About this task: Starting with the first line and ending with the line that holds "lime brick F6 level", repeat the material exactly.

Material to process:
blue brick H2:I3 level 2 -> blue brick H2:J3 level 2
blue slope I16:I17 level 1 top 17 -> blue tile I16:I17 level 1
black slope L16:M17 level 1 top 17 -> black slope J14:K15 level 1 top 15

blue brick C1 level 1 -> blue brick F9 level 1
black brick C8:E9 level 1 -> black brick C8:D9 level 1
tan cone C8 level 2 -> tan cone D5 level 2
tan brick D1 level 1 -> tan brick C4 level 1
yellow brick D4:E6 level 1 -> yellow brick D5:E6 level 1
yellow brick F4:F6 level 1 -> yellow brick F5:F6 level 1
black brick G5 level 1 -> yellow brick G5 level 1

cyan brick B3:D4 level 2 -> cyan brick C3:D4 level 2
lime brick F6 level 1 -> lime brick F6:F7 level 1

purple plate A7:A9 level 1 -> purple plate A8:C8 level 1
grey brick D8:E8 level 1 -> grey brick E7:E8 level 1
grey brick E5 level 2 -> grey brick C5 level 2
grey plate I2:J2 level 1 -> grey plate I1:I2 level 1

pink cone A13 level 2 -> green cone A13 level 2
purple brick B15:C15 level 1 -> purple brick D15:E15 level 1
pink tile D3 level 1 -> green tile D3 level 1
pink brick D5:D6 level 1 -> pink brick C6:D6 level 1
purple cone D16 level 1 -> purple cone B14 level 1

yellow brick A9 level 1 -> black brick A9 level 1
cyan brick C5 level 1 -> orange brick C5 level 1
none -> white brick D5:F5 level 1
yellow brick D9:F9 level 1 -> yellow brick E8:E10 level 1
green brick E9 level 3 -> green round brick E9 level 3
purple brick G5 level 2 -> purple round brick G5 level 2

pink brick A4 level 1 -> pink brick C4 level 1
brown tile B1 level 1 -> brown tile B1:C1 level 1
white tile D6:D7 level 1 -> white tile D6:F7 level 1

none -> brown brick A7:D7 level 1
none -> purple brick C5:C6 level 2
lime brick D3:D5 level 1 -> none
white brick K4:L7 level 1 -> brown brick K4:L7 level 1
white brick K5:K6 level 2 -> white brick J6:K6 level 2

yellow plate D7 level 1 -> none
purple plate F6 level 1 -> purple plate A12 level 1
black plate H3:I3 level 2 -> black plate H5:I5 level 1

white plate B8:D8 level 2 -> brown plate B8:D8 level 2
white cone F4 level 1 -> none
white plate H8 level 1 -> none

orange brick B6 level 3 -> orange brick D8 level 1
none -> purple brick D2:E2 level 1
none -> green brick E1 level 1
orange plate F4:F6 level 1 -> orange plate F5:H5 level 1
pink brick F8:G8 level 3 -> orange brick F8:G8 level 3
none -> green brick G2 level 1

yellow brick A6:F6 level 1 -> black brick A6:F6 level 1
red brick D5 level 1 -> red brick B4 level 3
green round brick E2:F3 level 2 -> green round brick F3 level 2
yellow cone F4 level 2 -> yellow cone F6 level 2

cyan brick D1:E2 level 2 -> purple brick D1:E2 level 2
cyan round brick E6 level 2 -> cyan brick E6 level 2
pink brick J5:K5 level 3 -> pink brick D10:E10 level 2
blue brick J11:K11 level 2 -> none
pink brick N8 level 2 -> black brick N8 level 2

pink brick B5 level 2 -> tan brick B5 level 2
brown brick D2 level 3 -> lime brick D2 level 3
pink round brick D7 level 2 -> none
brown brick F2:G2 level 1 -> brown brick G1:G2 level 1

Your response:
blue brick H2:I3 level 2 -> blue brick H2:J3 level 2
blue slope I16:I17 level 1 top 17 -> blue tile I16:I17 level 1
black slope L16:M17 level 1 top 17 -> black slope J14:K15 level 1 top 15

blue brick C1 level 1 -> blue brick F9 level 1
black brick C8:E9 level 1 -> black brick C8:D9 level 1
tan cone C8 level 2 -> tan cone D5 level 2
tan brick D1 level 1 -> tan brick C4 level 1
yellow brick D4:E6 level 1 -> yellow brick D5:E6 level 1
yellow brick F4:F6 level 1 -> yellow brick F5:F6 level 1
black brick G5 level 1 -> yellow brick G5 level 1

cyan brick B3:D4 level 2 -> cyan brick C3:D4 level 2
lime brick F6 level 1 -> lime brick F6:F7 level 1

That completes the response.